### PROMPT
State how many lines of the entries hold the string "none", and output nothing but that count.

Data excerpts
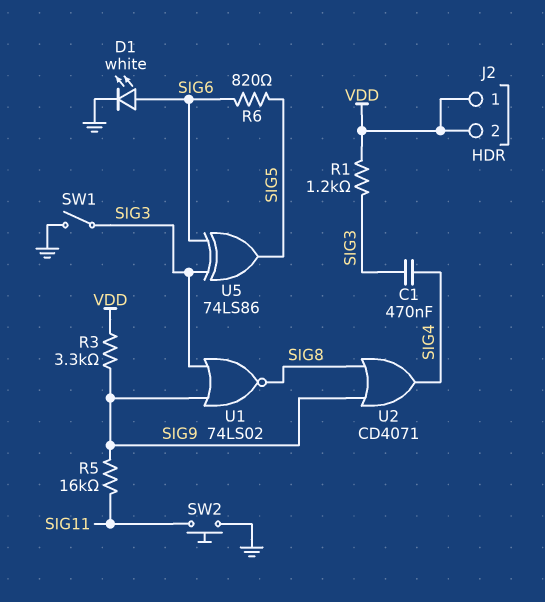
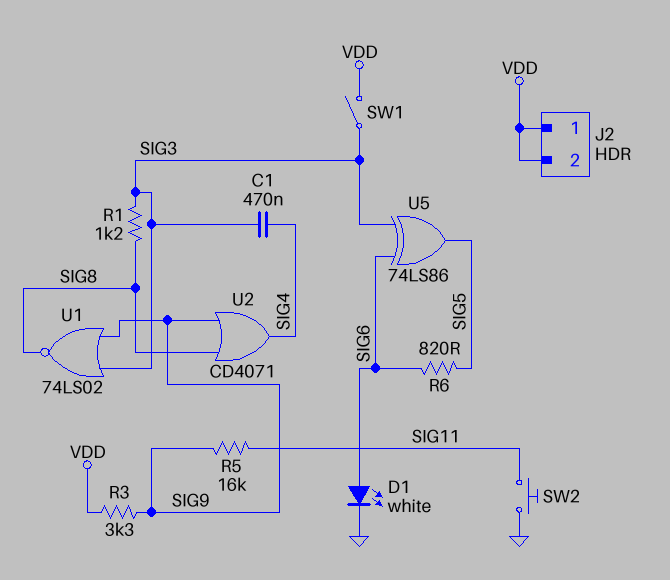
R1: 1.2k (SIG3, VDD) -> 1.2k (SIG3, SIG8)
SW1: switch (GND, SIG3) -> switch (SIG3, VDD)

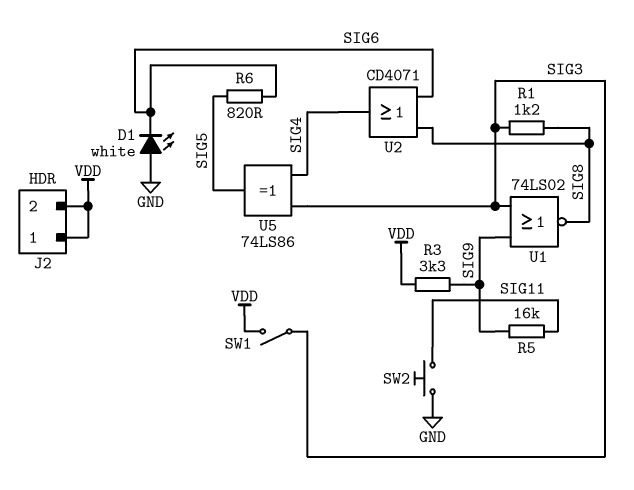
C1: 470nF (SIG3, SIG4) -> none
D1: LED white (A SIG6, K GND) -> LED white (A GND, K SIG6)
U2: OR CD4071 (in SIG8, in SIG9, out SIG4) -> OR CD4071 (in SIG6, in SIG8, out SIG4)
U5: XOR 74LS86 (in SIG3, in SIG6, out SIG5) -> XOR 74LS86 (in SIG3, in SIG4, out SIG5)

--

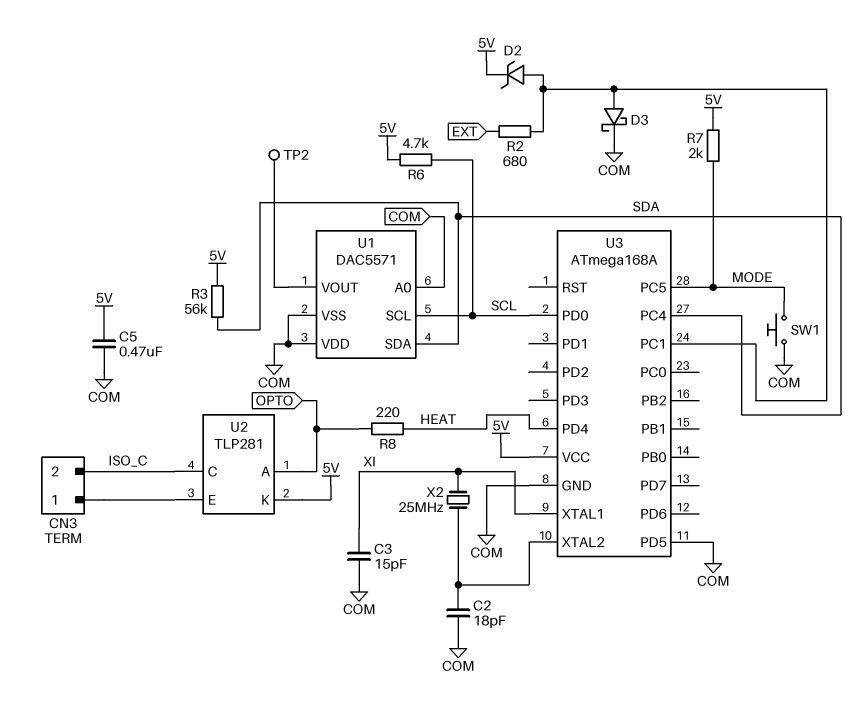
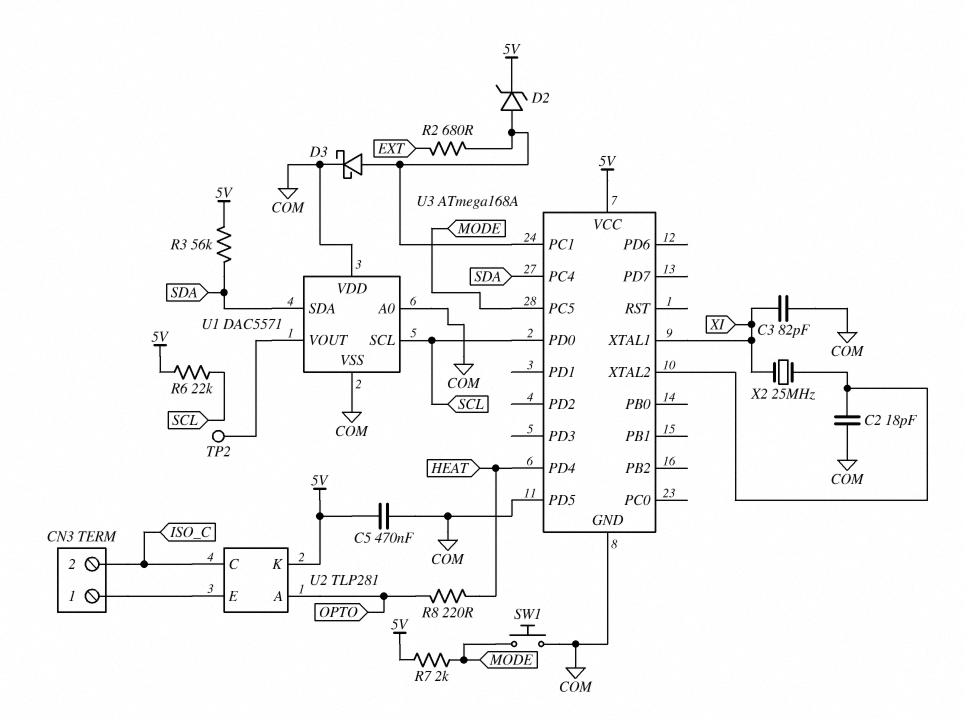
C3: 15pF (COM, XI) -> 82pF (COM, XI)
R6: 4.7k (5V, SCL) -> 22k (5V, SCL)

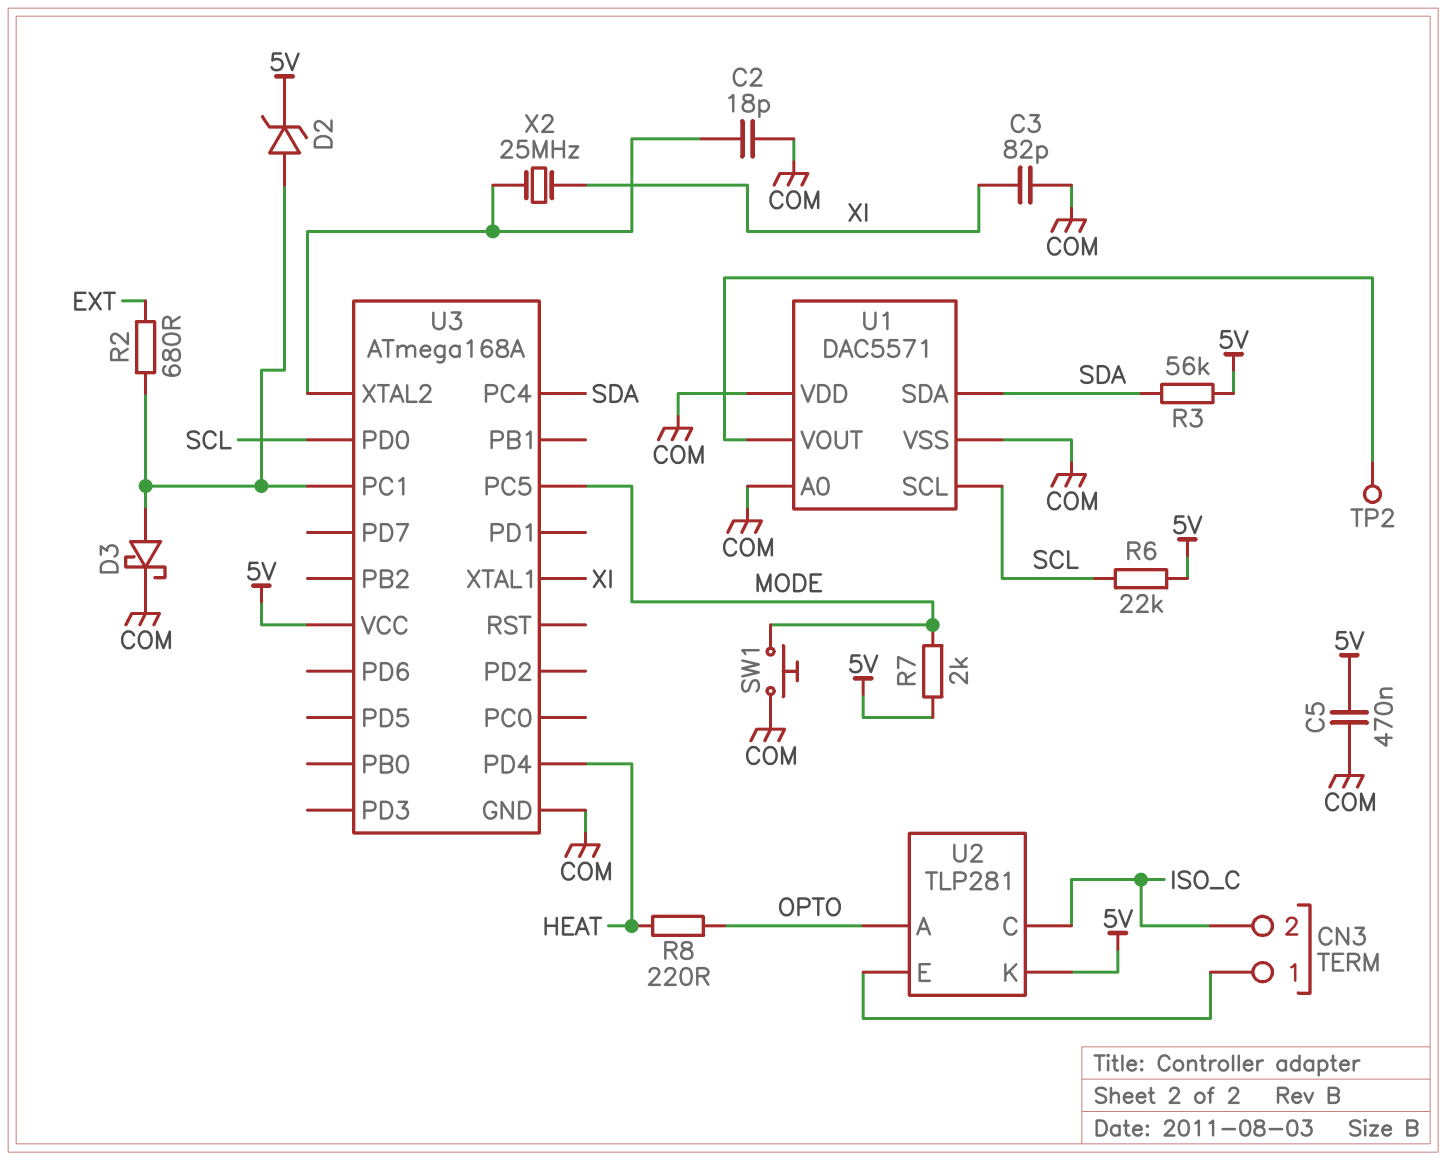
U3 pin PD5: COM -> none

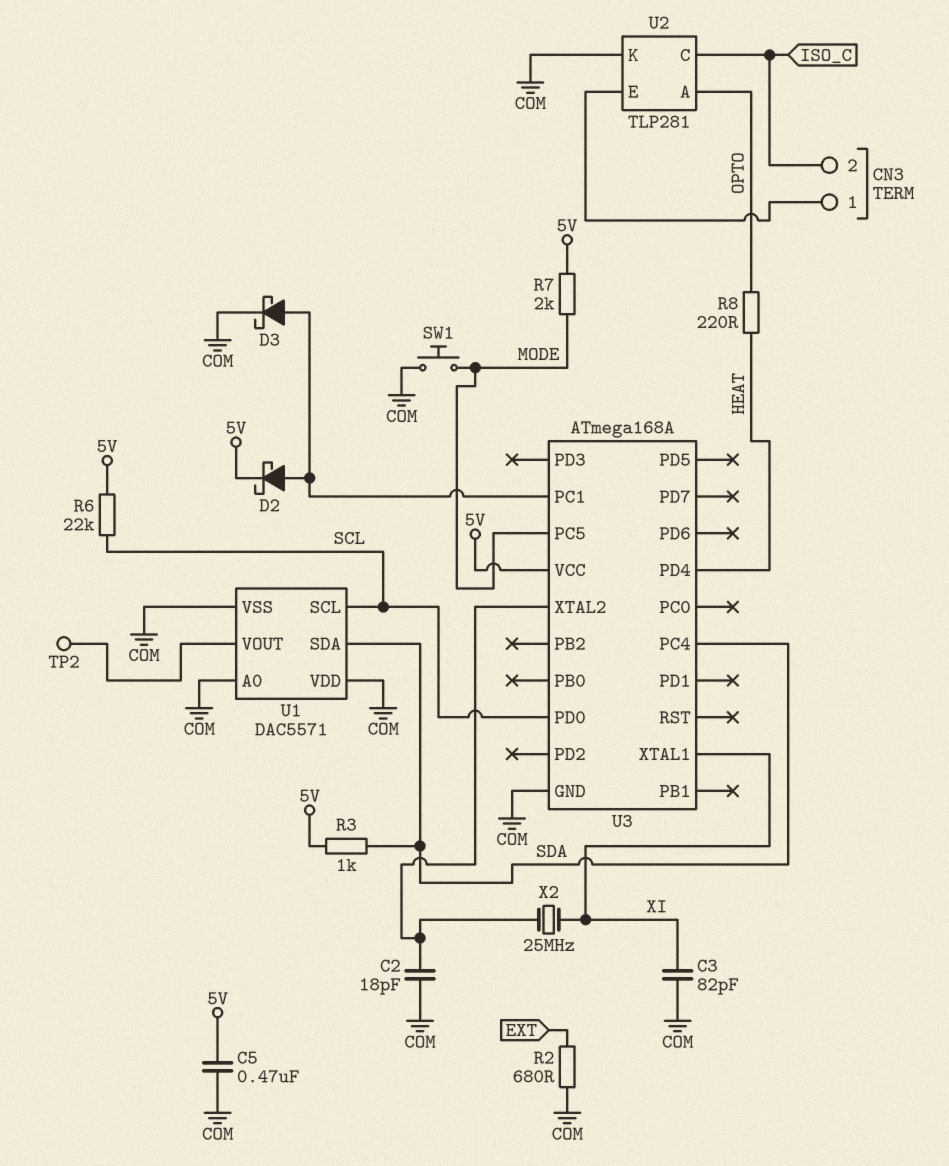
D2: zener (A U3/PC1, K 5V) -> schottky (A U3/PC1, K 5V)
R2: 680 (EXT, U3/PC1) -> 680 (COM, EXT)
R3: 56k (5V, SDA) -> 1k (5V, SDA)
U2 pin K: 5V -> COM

### RESPONSE
2